WORK REQUEST
Copy out every record below exactly as written, but leave out any pictures.

Dataset entries

<<<<

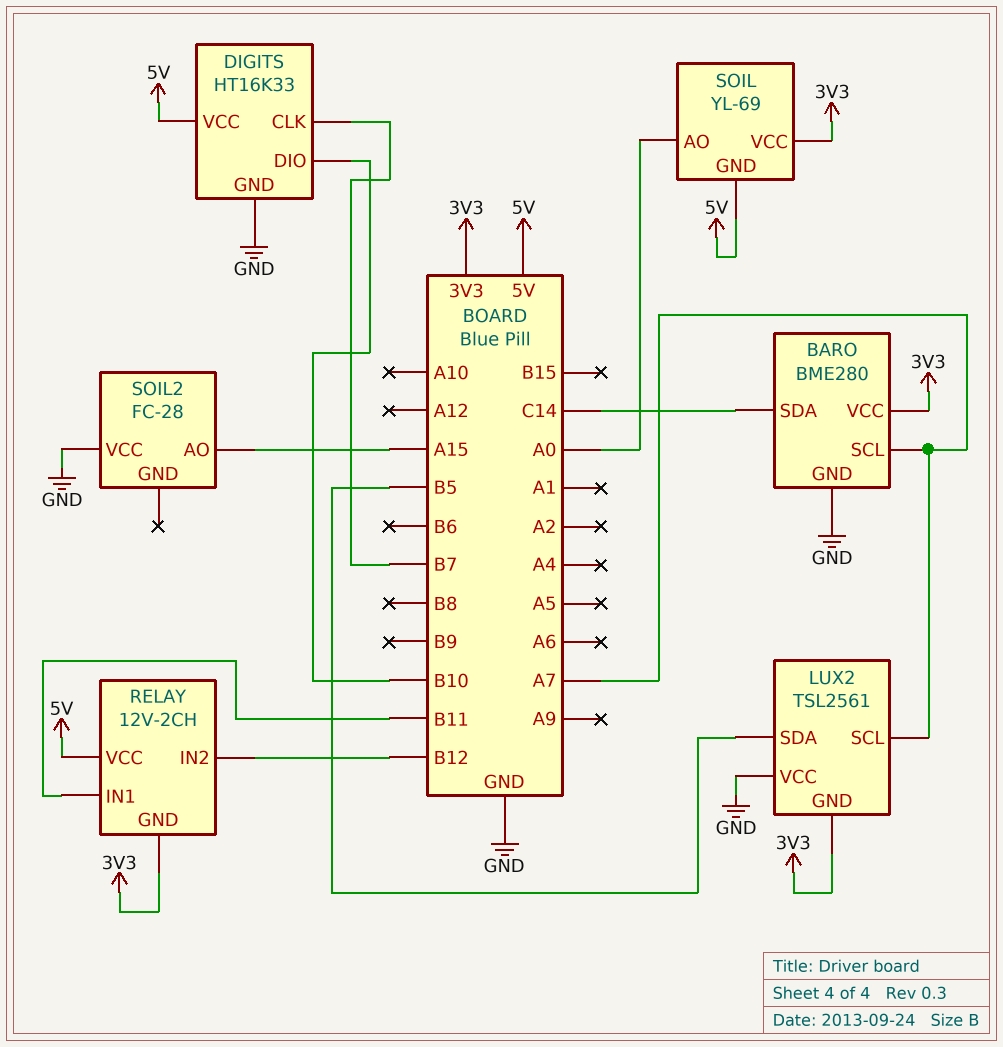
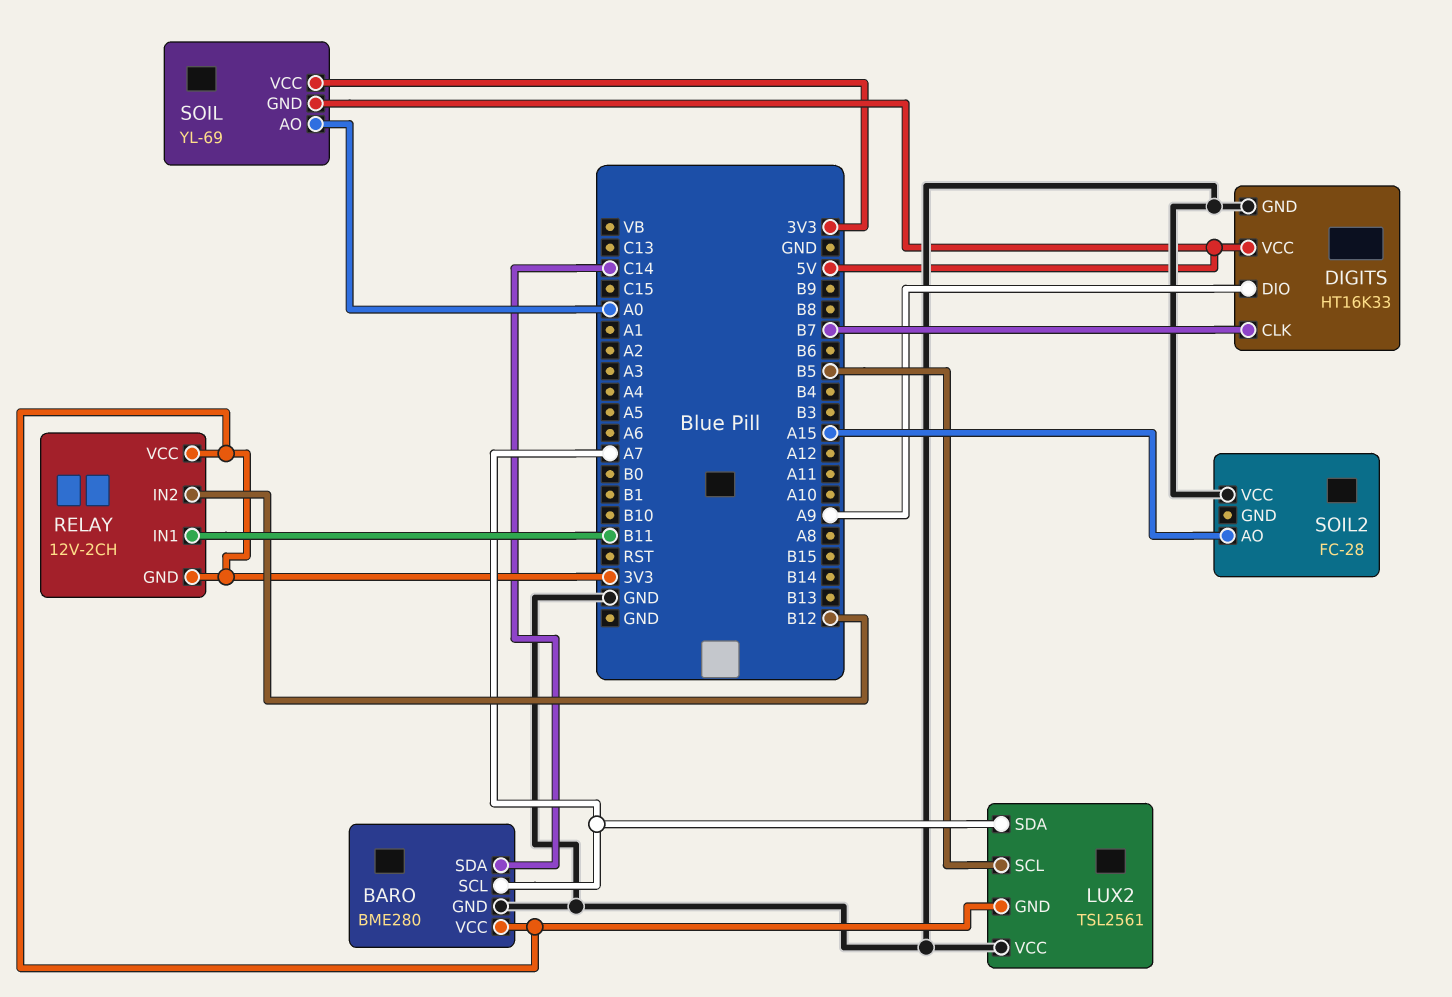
DIGITS pin DIO: B10 -> A9
LUX2 pin SCL: A7 -> B5
LUX2 pin SDA: B5 -> A7
RELAY pin VCC: 5V -> 3V3

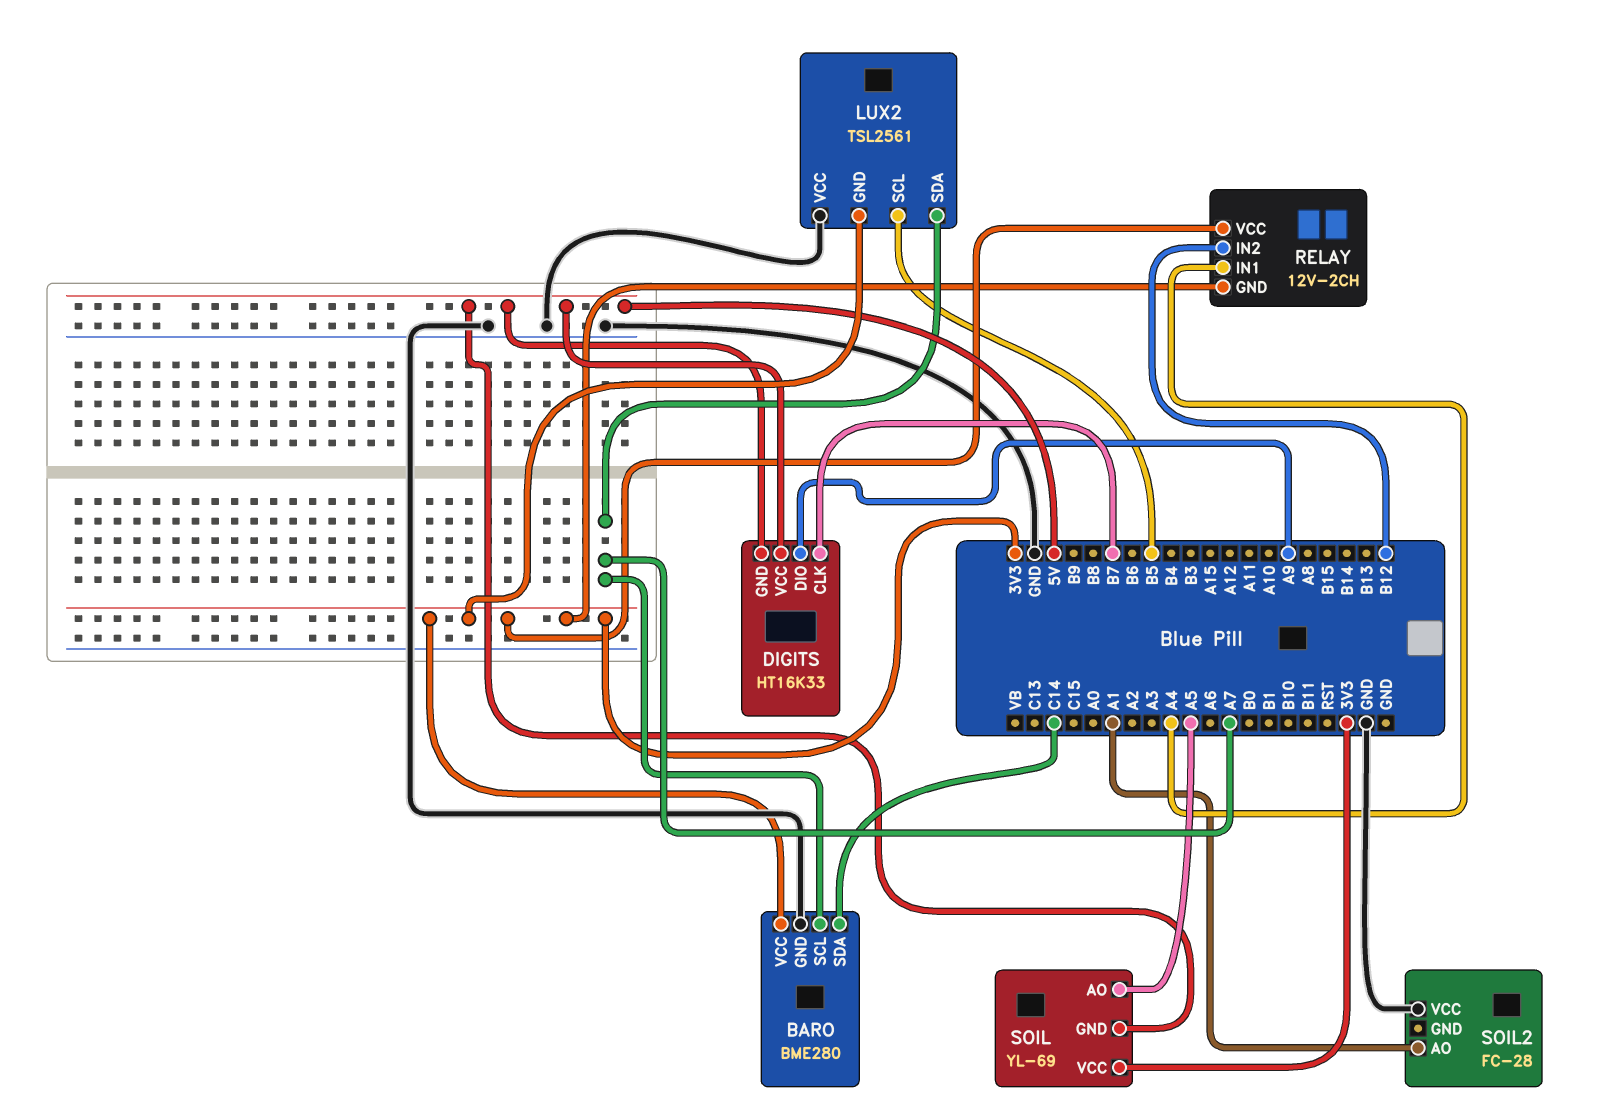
DIGITS pin GND: GND -> 5V
RELAY pin IN1: B11 -> A4
SOIL pin AO: A0 -> A5
SOIL2 pin AO: A15 -> A1

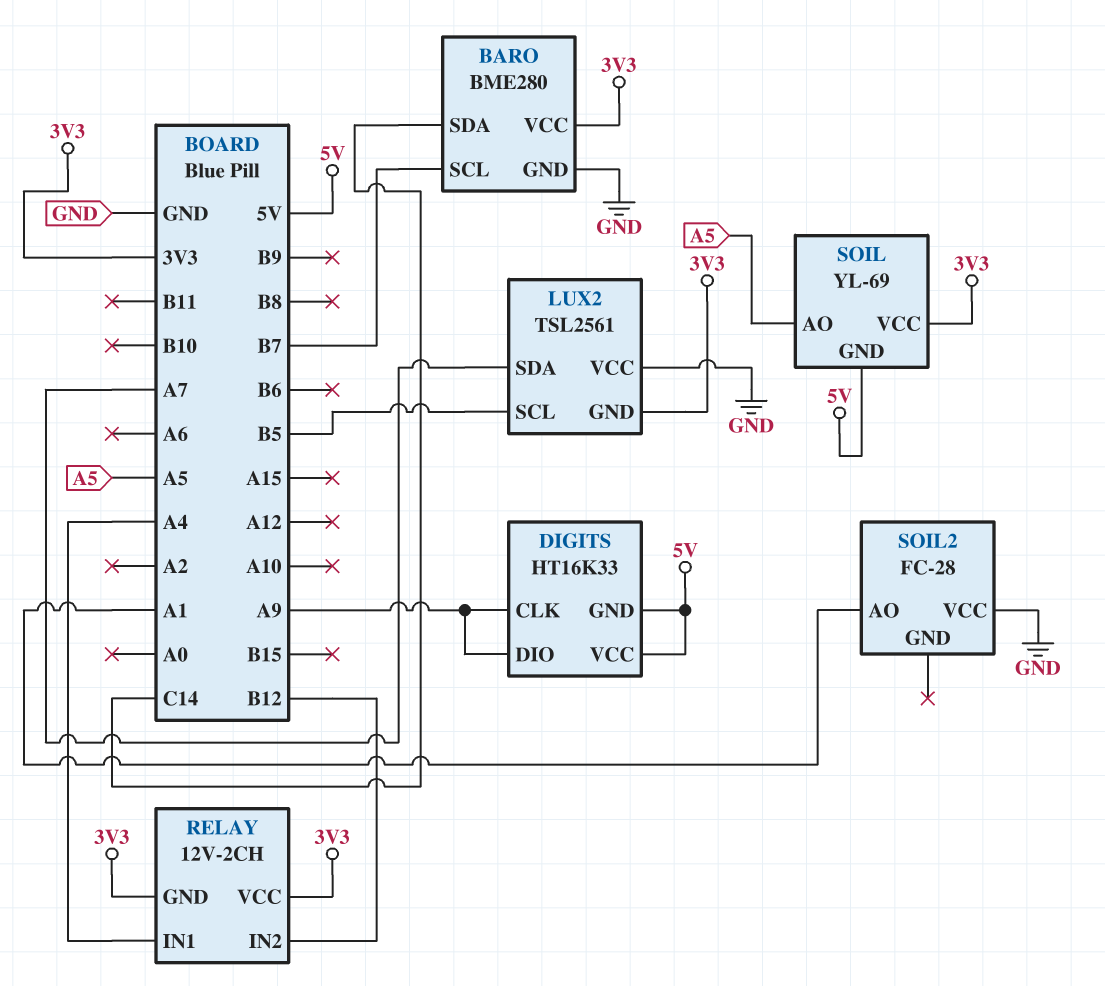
BARO pin SCL: A7 -> B7
DIGITS pin CLK: B7 -> A9

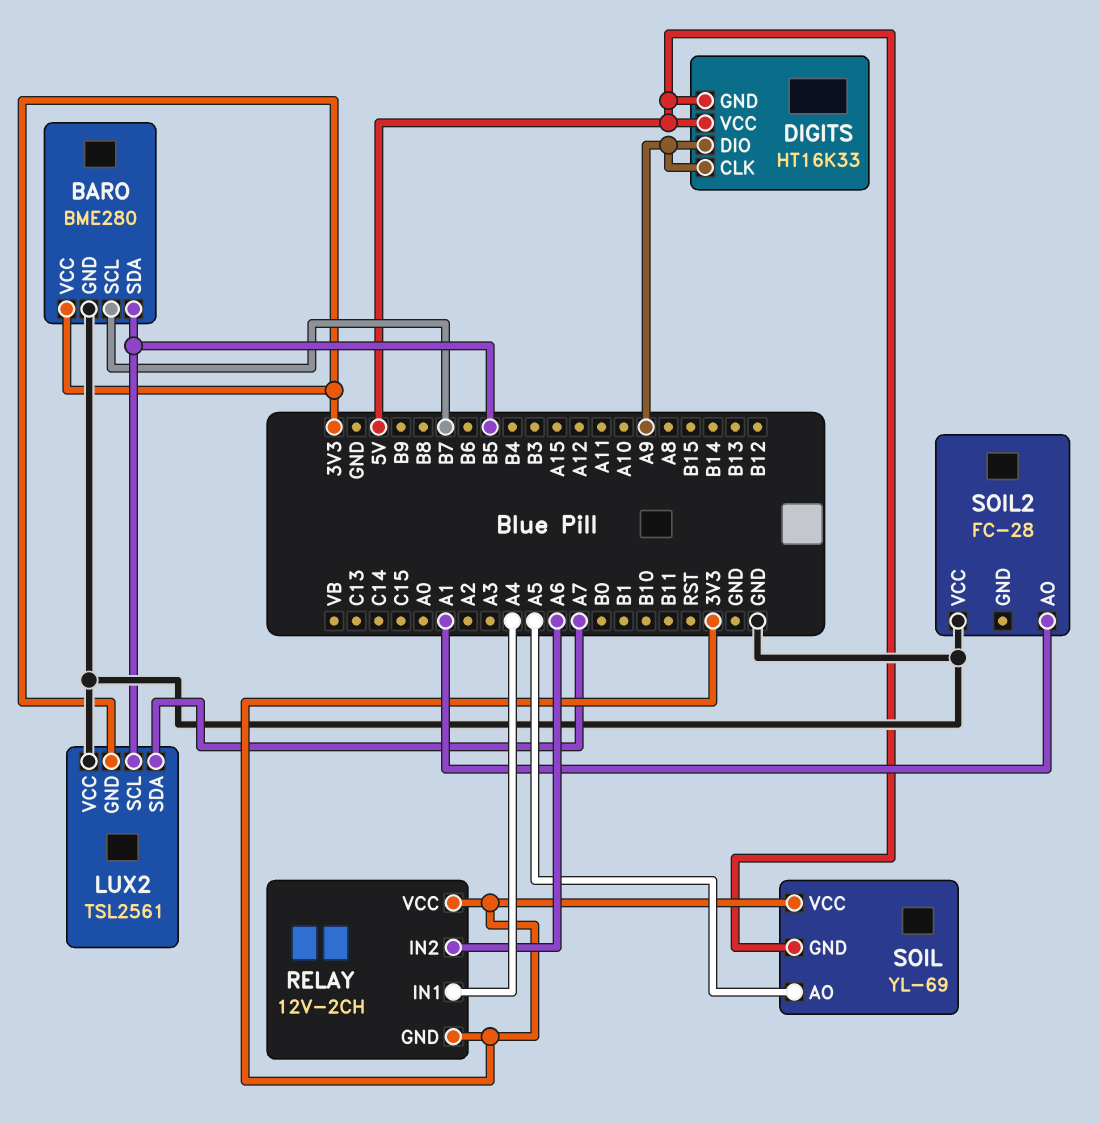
BARO pin SDA: C14 -> B5
RELAY pin IN2: B12 -> A6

>>>>

RESPONSE TO THE TASK
DIGITS pin DIO: B10 -> A9
LUX2 pin SCL: A7 -> B5
LUX2 pin SDA: B5 -> A7
RELAY pin VCC: 5V -> 3V3

DIGITS pin GND: GND -> 5V
RELAY pin IN1: B11 -> A4
SOIL pin AO: A0 -> A5
SOIL2 pin AO: A15 -> A1

BARO pin SCL: A7 -> B7
DIGITS pin CLK: B7 -> A9

BARO pin SDA: C14 -> B5
RELAY pin IN2: B12 -> A6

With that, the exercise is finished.